─── DATA LISTING ───
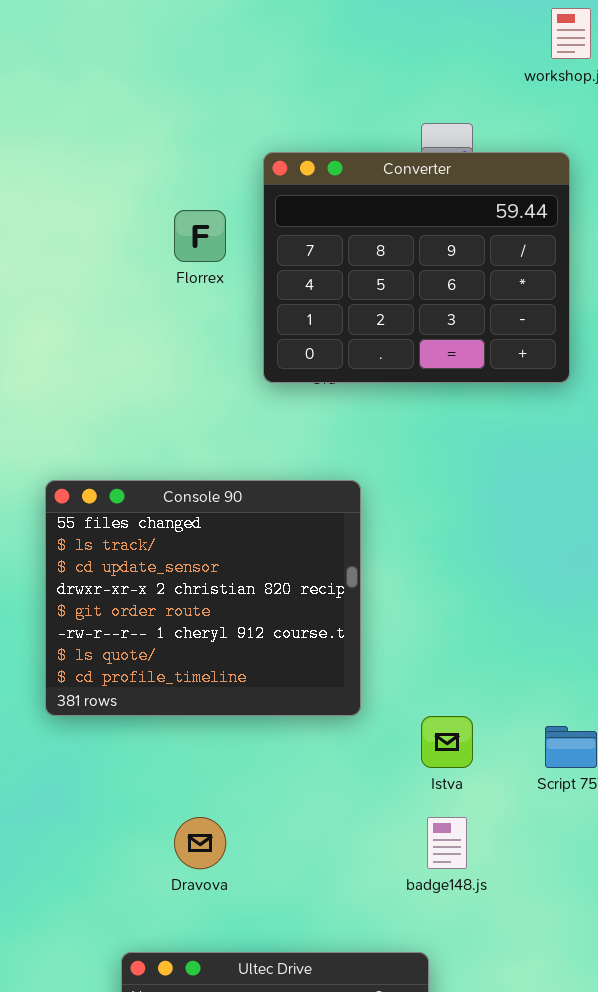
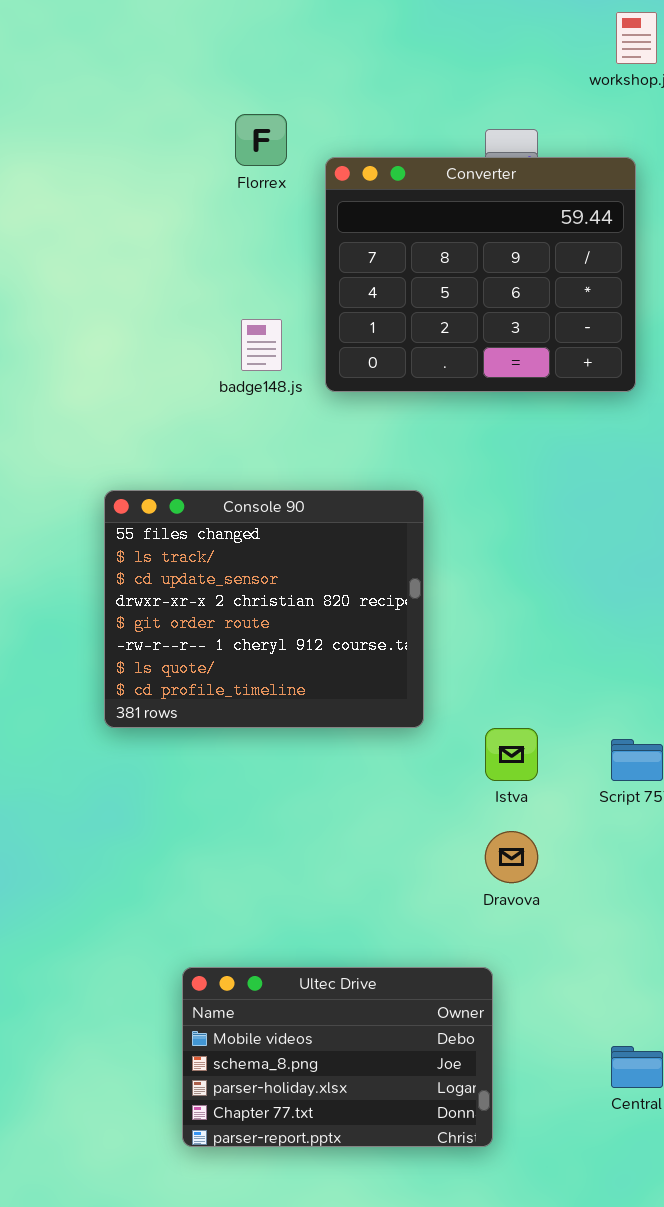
Florrex: [174,210,226,262] -> [235,114,287,166], moved
Dravova: [174,817,226,869] -> [485,831,538,883], moved
badge148.js: [427,817,467,869] -> [241,319,282,371], moved

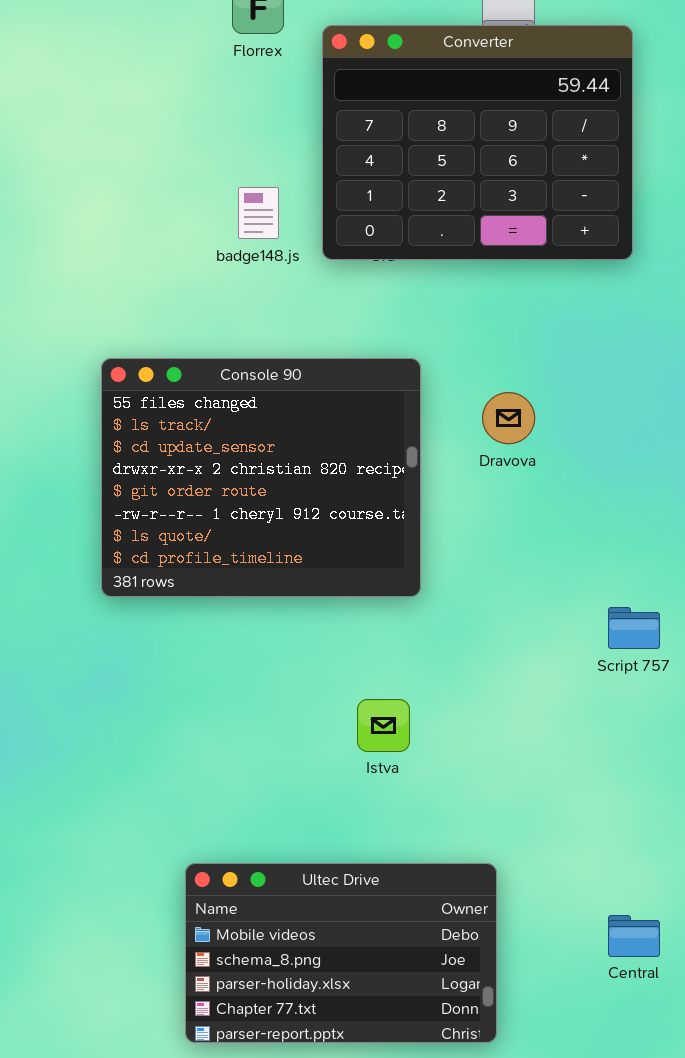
Istva: [485,728,538,781] -> [357,699,410,752], moved
Dravova: [485,831,538,883] -> [482,392,535,444], moved
Ultec Drive: [182,967,493,1147] -> [185,863,497,1043], moved

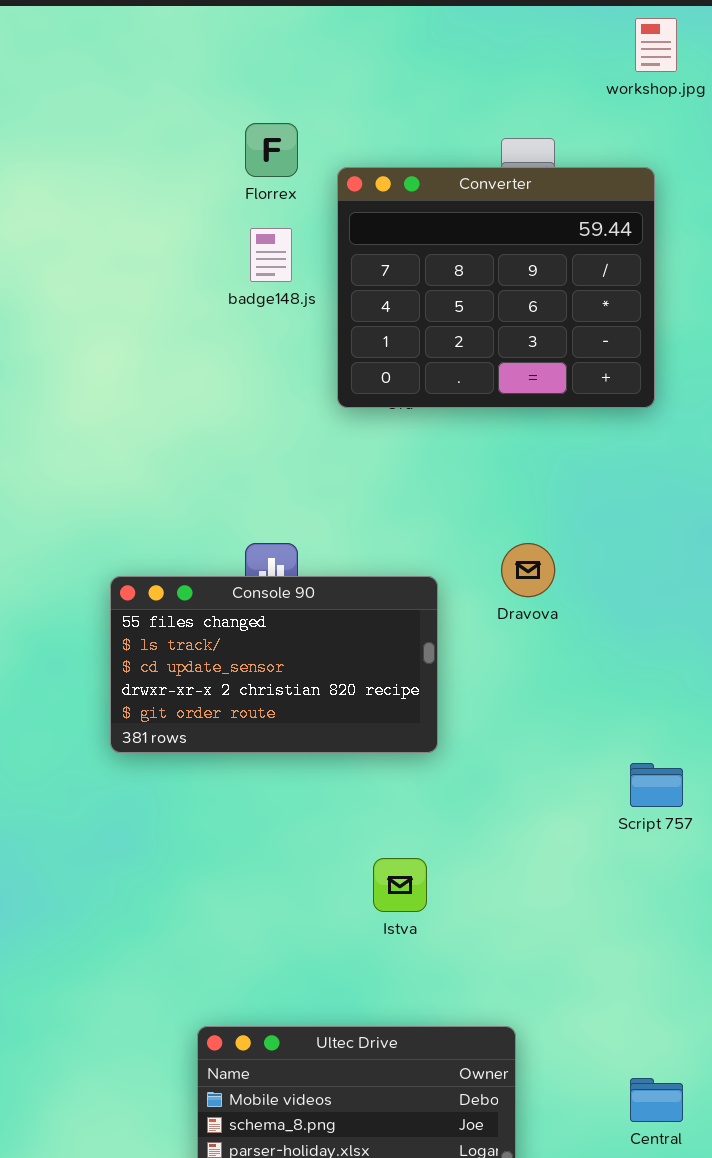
badge148.js: [238,187,279,239] -> [250,228,292,282], moved
Console 90: [101,358,421,597] -> [110,576,438,753], resized

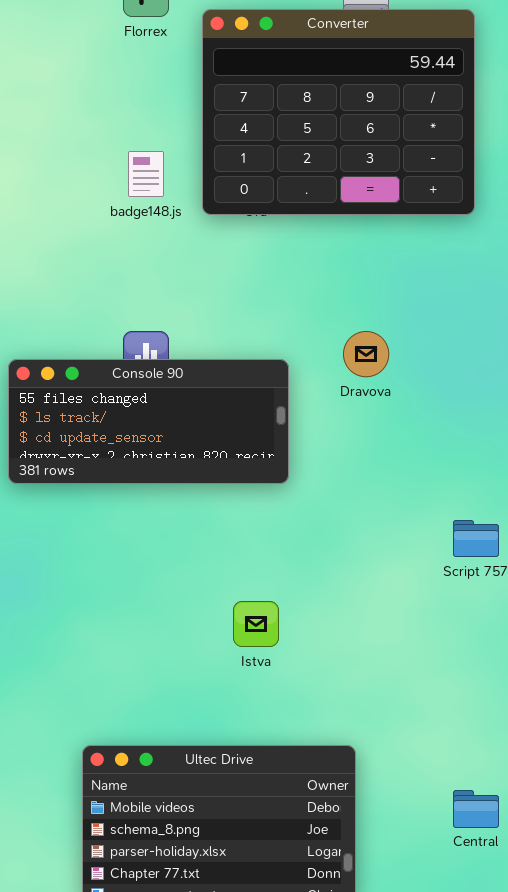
badge148.js: [250,228,292,282] -> [128,151,164,197], moved
Console 90: [110,576,438,753] -> [8,359,289,484], resized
───
> PROBLEM DESCRIPTION
In the listing above, find the line containing "Dravova: [174,817,226,869] ->" and the line containing "badge148.js: [250,228,292,282] ->", then print exactly those two lines and every line between them, minus the pictures.

> YOUR SOLUTION
Dravova: [174,817,226,869] -> [485,831,538,883], moved
badge148.js: [427,817,467,869] -> [241,319,282,371], moved

Istva: [485,728,538,781] -> [357,699,410,752], moved
Dravova: [485,831,538,883] -> [482,392,535,444], moved
Ultec Drive: [182,967,493,1147] -> [185,863,497,1043], moved

badge148.js: [238,187,279,239] -> [250,228,292,282], moved
Console 90: [101,358,421,597] -> [110,576,438,753], resized

badge148.js: [250,228,292,282] -> [128,151,164,197], moved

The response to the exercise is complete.